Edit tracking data
────────────────

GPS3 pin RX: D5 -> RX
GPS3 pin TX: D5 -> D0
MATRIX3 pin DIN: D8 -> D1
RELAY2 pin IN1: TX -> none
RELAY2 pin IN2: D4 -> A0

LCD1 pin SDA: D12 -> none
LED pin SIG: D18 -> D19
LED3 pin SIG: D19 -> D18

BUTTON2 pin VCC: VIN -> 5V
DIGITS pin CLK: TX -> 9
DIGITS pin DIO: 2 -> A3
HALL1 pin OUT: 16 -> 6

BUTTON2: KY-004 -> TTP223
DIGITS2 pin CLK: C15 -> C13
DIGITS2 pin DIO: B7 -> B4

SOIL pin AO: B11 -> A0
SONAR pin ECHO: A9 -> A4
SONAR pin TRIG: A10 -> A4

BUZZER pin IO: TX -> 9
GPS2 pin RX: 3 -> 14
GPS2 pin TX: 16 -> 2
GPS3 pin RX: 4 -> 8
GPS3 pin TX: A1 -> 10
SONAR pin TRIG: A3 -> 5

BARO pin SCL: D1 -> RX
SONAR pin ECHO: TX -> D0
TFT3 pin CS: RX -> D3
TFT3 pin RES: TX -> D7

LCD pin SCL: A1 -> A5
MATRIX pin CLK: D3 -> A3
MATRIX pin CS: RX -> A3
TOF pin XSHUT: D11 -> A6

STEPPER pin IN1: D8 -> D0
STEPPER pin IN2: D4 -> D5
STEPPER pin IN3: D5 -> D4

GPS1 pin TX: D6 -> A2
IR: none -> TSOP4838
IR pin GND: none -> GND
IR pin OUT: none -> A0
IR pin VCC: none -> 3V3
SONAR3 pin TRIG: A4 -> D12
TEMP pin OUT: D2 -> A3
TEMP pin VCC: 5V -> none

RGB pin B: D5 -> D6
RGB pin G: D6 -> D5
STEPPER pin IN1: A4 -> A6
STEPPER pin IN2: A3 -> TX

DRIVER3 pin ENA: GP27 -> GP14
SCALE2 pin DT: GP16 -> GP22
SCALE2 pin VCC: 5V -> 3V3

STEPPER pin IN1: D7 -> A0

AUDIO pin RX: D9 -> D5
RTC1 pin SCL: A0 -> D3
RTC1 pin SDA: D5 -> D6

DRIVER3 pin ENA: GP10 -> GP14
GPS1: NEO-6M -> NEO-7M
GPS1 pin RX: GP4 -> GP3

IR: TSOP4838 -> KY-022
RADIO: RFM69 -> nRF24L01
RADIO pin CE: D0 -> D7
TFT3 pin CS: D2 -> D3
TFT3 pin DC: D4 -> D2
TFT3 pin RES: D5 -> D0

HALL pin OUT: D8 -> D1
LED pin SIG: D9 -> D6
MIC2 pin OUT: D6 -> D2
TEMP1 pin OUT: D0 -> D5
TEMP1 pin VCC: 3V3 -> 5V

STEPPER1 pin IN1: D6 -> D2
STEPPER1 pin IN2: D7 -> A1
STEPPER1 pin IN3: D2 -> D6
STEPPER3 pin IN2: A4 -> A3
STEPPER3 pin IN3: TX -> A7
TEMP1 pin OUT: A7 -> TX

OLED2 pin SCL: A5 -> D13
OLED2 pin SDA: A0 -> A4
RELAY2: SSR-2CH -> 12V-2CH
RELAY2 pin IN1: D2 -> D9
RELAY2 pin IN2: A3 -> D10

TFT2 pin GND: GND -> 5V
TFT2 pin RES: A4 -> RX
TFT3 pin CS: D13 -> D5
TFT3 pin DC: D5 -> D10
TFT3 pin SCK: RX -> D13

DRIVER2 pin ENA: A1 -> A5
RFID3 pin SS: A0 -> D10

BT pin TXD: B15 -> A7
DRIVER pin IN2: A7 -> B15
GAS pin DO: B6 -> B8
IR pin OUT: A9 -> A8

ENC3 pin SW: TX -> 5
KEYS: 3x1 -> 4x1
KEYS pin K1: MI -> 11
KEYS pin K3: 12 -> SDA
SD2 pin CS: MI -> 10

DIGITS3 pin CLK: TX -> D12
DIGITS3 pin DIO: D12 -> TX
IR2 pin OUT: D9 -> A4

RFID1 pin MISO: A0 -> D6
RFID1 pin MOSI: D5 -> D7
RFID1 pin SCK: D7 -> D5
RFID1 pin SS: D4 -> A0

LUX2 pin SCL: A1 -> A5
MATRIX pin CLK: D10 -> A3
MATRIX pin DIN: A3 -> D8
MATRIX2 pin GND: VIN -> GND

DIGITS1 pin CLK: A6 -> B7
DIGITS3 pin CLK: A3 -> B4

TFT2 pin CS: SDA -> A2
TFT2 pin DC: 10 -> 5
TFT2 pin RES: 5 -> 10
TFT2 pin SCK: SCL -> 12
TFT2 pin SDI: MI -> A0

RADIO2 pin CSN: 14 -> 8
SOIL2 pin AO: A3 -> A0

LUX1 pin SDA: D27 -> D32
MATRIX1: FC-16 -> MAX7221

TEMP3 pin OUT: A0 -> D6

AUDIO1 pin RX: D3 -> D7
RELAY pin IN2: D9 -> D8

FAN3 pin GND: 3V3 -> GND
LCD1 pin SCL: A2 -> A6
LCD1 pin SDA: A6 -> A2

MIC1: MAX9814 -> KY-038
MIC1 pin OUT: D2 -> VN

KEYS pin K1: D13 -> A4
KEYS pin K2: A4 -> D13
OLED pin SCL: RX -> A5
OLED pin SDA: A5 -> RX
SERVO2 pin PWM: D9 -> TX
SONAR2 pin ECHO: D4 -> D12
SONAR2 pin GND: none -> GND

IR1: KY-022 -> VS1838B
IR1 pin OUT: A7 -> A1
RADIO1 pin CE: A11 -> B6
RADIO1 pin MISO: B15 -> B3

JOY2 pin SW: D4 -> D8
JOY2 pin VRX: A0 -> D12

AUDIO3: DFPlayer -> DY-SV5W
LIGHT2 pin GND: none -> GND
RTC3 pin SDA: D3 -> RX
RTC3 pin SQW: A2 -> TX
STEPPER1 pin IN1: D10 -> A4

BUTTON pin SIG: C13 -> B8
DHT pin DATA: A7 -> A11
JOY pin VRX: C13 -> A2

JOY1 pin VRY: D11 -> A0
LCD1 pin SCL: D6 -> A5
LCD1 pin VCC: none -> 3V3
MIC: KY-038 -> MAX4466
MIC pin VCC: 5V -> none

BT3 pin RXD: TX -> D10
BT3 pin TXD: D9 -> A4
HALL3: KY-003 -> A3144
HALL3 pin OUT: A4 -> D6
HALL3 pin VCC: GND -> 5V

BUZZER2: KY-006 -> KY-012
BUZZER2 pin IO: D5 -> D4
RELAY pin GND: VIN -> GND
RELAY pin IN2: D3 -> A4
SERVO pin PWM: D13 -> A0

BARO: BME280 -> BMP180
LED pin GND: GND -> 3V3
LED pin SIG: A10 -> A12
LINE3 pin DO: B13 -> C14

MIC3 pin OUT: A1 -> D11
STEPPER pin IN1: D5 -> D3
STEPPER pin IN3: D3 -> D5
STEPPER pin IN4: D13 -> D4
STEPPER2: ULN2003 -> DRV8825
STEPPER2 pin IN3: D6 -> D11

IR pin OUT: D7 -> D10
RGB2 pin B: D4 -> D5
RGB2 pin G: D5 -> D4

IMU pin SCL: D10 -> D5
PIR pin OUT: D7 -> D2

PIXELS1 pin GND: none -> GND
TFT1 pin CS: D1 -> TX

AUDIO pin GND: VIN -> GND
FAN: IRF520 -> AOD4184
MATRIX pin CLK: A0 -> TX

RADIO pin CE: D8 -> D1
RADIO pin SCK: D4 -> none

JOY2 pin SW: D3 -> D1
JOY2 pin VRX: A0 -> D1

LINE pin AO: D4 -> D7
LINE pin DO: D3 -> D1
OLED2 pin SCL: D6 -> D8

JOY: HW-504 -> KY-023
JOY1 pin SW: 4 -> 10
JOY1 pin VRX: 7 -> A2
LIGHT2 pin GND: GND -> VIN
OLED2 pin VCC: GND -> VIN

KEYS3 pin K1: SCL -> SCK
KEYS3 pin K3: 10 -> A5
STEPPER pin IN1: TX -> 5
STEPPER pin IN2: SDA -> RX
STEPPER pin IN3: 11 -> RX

────────────────

Task: Whenever a line of the records holds the string "MISO", pick it out and copy it.

Exercise output:
RFID1 pin MISO: A0 -> D6
RADIO1 pin MISO: B15 -> B3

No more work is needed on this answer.